**WORK ITEM**
Across the listing, tally the lines in which the word "none" occurs, then report the tally alone.

**AVAILABLE DATA**
· · ·
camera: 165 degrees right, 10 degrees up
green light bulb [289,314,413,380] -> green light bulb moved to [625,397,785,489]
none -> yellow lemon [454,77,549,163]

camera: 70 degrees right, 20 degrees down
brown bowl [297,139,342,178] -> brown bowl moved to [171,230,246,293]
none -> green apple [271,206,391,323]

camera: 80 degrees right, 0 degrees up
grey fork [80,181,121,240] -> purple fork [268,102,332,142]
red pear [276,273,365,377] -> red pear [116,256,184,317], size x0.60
· · ·
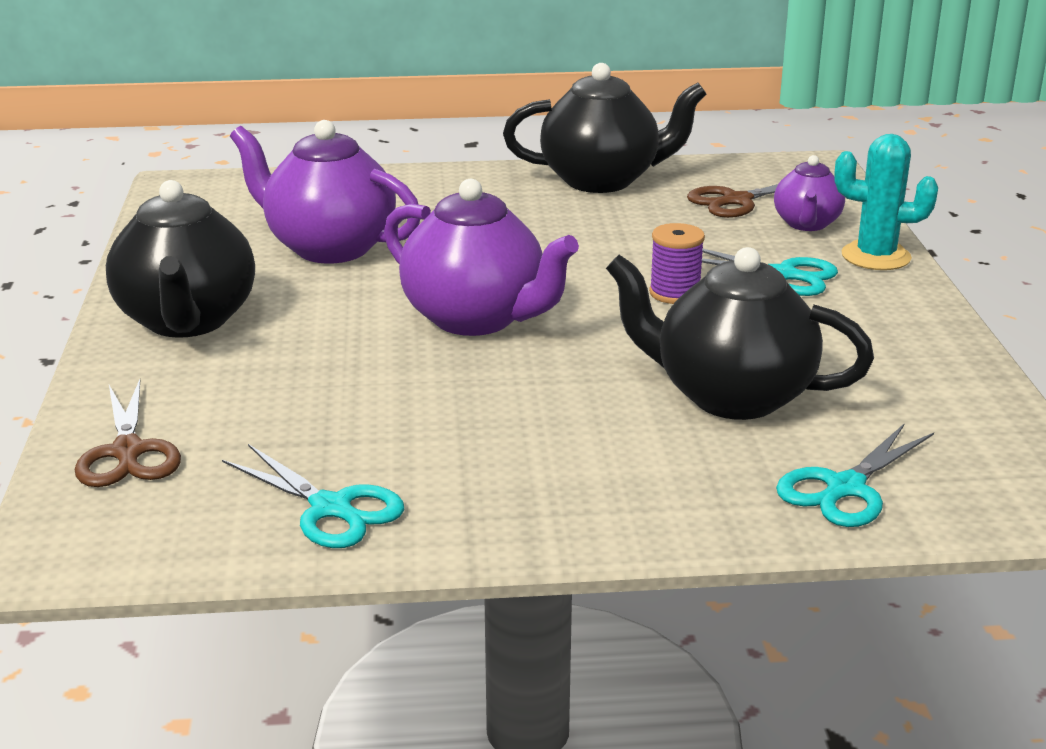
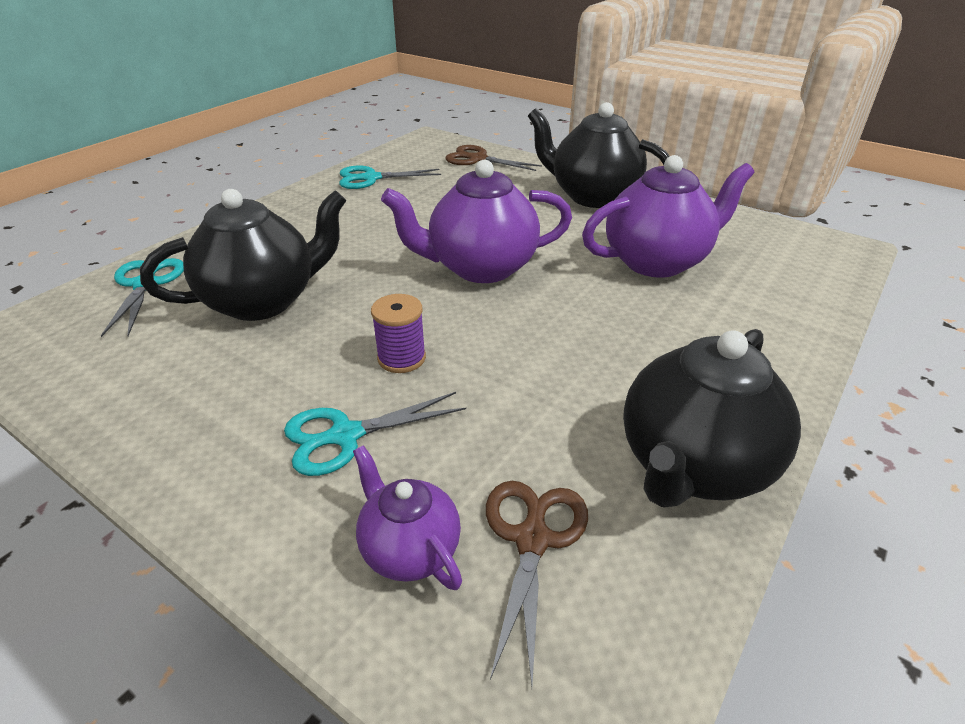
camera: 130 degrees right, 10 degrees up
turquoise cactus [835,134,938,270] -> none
· · ·
**OUTPUT FOR THIS TASK**
3